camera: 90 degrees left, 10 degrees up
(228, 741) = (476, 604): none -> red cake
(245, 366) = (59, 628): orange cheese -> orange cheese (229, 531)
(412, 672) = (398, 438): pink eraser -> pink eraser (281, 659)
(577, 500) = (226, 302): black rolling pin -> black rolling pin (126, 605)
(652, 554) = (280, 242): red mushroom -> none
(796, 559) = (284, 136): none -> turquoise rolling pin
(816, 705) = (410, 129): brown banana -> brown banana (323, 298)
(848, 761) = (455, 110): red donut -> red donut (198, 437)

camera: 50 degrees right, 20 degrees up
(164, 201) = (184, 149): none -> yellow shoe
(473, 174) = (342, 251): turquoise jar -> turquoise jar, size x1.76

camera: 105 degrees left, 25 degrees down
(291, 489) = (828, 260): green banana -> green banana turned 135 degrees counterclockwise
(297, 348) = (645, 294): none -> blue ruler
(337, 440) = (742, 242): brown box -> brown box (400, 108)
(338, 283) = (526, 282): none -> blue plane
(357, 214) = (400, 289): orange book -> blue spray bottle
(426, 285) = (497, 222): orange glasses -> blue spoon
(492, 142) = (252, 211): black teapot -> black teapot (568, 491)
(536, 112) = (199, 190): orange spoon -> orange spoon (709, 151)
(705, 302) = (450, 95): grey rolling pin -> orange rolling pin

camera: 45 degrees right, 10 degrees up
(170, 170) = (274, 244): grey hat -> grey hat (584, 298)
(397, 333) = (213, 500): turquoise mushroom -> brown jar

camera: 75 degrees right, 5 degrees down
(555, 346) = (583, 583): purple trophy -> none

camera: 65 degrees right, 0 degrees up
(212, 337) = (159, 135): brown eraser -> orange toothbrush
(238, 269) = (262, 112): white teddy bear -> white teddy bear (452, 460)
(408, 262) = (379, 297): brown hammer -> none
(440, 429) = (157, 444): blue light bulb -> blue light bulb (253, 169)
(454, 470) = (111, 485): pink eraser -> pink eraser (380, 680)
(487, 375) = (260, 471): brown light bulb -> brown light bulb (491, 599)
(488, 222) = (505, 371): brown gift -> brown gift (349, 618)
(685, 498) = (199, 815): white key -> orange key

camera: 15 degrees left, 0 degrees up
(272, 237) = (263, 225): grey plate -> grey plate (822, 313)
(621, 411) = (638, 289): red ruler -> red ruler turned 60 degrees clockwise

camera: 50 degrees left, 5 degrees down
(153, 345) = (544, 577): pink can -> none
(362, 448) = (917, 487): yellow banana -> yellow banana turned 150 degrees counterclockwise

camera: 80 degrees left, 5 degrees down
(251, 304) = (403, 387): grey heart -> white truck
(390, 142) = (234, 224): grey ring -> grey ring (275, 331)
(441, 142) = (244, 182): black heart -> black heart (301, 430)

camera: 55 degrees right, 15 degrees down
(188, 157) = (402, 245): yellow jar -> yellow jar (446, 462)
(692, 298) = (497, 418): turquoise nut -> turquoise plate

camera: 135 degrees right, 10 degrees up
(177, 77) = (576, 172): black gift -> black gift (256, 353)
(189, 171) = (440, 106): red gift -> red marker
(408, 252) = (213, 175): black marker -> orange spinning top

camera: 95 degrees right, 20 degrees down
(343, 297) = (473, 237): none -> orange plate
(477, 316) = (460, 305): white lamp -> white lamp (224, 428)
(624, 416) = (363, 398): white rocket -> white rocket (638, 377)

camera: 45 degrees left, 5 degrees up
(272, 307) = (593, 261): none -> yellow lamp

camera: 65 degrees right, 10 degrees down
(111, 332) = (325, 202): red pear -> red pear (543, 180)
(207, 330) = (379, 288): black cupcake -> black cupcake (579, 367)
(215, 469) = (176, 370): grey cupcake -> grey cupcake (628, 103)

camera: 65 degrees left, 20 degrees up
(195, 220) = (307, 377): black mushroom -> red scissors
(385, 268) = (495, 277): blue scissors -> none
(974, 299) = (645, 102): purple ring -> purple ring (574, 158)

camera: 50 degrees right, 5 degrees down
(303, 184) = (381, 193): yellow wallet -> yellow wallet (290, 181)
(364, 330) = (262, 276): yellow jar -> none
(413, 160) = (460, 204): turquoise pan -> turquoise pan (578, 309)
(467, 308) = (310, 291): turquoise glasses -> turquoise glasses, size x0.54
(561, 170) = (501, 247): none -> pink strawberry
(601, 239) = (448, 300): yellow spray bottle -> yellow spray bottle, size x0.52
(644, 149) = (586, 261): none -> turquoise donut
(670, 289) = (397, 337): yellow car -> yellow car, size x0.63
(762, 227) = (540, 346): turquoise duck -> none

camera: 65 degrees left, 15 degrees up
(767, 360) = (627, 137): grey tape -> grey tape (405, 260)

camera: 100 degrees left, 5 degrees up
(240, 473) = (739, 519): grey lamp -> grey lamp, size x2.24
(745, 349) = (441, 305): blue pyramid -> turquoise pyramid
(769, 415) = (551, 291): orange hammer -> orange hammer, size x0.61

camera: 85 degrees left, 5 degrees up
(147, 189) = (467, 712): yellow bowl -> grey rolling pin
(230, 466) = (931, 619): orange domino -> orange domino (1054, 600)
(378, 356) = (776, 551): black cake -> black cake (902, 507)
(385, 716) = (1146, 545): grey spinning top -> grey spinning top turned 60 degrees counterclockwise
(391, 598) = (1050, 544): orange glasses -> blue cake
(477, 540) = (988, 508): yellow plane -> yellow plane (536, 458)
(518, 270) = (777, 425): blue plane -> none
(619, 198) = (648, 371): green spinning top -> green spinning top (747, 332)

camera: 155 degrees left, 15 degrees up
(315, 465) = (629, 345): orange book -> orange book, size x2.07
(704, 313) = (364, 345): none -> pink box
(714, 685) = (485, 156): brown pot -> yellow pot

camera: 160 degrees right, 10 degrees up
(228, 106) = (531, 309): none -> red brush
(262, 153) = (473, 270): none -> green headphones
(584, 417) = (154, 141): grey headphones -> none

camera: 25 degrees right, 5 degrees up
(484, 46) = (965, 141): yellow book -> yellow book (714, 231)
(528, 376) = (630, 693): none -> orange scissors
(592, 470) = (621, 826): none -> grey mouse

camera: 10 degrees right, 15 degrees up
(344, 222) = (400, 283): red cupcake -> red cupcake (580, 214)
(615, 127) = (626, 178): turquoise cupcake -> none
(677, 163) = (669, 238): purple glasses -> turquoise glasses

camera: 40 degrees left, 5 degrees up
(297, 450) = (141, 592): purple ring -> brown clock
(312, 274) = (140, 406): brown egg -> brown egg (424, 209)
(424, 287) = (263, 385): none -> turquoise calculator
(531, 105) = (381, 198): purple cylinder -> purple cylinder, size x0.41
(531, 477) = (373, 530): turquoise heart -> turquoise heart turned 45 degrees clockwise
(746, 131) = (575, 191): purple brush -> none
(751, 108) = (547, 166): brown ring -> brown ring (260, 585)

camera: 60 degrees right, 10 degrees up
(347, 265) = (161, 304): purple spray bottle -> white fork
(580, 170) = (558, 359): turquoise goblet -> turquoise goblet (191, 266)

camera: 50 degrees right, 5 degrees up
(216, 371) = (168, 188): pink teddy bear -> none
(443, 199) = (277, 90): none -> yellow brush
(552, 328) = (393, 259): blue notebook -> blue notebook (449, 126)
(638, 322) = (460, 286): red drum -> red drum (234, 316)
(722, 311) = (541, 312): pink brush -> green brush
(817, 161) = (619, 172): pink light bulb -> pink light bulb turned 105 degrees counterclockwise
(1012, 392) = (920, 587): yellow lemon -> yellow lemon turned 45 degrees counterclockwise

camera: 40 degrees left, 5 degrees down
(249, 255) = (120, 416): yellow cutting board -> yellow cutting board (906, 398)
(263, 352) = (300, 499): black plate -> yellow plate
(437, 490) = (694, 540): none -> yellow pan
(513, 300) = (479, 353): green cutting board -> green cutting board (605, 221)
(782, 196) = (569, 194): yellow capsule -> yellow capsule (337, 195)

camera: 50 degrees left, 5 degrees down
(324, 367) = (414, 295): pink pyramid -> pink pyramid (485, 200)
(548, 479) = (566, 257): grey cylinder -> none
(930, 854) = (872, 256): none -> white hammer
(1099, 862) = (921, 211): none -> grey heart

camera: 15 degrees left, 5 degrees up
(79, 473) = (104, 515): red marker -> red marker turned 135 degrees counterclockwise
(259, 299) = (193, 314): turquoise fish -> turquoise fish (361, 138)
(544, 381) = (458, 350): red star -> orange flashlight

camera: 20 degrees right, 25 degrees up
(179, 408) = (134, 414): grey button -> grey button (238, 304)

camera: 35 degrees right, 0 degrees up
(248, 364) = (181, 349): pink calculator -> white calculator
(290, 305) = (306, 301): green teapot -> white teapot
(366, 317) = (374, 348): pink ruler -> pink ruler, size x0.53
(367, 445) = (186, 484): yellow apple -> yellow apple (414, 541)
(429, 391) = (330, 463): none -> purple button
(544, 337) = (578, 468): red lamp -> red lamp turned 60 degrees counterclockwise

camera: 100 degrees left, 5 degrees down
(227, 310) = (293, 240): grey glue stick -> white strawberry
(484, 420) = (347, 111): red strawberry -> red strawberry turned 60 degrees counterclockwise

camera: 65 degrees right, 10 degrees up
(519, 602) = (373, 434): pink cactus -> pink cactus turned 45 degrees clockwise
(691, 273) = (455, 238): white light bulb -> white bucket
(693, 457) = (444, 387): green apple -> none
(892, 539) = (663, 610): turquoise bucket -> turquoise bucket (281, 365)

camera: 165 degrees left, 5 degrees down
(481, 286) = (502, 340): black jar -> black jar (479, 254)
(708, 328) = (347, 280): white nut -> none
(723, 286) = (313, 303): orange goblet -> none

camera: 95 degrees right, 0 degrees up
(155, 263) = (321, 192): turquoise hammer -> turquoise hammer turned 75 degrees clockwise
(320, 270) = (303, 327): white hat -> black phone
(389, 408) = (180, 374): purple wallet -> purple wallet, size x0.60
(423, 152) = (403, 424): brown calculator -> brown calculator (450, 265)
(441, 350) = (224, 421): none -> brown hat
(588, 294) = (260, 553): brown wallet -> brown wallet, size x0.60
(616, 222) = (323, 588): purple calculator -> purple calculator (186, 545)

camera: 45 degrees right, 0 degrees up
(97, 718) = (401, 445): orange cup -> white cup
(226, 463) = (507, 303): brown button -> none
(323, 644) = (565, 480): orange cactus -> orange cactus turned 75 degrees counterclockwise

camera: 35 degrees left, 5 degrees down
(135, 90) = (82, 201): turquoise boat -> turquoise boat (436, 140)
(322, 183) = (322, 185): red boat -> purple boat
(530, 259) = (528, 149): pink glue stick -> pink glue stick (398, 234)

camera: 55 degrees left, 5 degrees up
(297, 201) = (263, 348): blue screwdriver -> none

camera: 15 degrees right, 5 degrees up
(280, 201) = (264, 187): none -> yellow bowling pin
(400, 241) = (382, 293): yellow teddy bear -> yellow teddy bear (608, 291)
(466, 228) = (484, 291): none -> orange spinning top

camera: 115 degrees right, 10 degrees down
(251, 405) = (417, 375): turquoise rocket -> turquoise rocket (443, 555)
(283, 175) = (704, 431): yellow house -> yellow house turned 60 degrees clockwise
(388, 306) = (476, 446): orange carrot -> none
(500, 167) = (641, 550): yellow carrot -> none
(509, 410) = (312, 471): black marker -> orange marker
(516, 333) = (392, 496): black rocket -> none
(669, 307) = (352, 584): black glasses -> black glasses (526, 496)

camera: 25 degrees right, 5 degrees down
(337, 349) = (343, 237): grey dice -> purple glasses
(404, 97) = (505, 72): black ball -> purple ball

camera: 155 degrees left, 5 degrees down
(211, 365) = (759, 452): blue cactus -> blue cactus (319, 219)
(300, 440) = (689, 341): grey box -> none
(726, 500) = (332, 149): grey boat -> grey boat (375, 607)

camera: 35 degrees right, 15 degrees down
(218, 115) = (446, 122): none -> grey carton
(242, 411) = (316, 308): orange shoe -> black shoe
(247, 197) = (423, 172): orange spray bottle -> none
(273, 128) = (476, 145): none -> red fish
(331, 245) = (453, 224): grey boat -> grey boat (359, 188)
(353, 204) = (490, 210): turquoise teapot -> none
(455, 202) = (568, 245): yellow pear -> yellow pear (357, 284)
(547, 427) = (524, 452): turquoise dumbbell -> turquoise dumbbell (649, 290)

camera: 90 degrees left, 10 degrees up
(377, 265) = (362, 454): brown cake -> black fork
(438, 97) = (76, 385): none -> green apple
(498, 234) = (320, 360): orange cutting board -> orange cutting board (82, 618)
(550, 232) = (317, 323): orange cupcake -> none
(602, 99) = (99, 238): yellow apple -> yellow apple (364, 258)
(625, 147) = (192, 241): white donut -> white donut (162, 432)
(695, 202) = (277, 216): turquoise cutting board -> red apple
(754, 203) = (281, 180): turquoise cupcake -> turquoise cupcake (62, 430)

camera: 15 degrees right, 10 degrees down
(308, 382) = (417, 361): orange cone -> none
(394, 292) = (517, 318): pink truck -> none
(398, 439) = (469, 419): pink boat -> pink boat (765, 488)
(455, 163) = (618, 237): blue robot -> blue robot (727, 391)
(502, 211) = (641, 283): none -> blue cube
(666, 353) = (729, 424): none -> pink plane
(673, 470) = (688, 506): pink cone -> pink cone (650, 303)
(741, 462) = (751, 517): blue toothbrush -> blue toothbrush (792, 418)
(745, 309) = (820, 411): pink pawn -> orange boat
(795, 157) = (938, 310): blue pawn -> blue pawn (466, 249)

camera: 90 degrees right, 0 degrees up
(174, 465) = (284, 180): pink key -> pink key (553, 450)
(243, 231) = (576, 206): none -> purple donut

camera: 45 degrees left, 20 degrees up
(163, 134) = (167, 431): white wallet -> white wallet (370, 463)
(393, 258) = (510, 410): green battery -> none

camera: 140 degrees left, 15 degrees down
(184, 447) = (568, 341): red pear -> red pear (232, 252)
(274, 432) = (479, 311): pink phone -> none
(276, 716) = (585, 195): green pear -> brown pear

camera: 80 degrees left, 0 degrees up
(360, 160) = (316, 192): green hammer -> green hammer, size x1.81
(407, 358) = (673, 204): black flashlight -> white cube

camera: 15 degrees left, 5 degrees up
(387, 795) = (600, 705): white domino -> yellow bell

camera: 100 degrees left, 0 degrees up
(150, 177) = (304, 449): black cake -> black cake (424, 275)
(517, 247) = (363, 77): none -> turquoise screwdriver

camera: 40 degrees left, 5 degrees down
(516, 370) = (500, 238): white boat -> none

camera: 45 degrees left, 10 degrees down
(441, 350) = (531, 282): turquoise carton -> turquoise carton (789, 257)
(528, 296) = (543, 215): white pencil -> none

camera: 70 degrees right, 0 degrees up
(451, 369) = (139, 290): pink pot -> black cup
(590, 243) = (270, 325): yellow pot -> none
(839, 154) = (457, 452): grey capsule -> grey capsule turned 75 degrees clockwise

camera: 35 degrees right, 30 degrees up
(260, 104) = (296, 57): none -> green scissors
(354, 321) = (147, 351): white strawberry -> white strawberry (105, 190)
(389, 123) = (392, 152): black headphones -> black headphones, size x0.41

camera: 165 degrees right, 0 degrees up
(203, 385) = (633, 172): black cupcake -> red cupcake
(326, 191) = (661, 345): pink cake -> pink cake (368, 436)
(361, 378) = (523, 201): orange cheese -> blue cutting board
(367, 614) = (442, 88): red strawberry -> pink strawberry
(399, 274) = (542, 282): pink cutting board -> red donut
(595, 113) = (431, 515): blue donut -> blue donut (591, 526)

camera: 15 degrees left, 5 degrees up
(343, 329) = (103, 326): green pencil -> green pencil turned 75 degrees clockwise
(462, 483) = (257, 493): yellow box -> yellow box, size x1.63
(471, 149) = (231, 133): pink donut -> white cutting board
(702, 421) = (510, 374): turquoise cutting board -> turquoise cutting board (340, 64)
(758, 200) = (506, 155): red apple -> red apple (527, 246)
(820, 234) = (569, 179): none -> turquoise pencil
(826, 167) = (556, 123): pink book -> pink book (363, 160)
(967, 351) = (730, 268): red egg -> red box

:::

→ Aim of the task
Of the lines above, retype only those from the line containing "(544, 381) = (458, 350): red" through the line containing "(693, 457) = (444, 387): green apple -> none", including both, exactly.

→ Exercise result
(544, 381) = (458, 350): red star -> orange flashlight

camera: 20 degrees right, 25 degrees up
(179, 408) = (134, 414): grey button -> grey button (238, 304)

camera: 35 degrees right, 0 degrees up
(248, 364) = (181, 349): pink calculator -> white calculator
(290, 305) = (306, 301): green teapot -> white teapot
(366, 317) = (374, 348): pink ruler -> pink ruler, size x0.53
(367, 445) = (186, 484): yellow apple -> yellow apple (414, 541)
(429, 391) = (330, 463): none -> purple button
(544, 337) = (578, 468): red lamp -> red lamp turned 60 degrees counterclockwise

camera: 100 degrees left, 5 degrees down
(227, 310) = (293, 240): grey glue stick -> white strawberry
(484, 420) = (347, 111): red strawberry -> red strawberry turned 60 degrees counterclockwise

camera: 65 degrees right, 10 degrees up
(519, 602) = (373, 434): pink cactus -> pink cactus turned 45 degrees clockwise
(691, 273) = (455, 238): white light bulb -> white bucket
(693, 457) = (444, 387): green apple -> none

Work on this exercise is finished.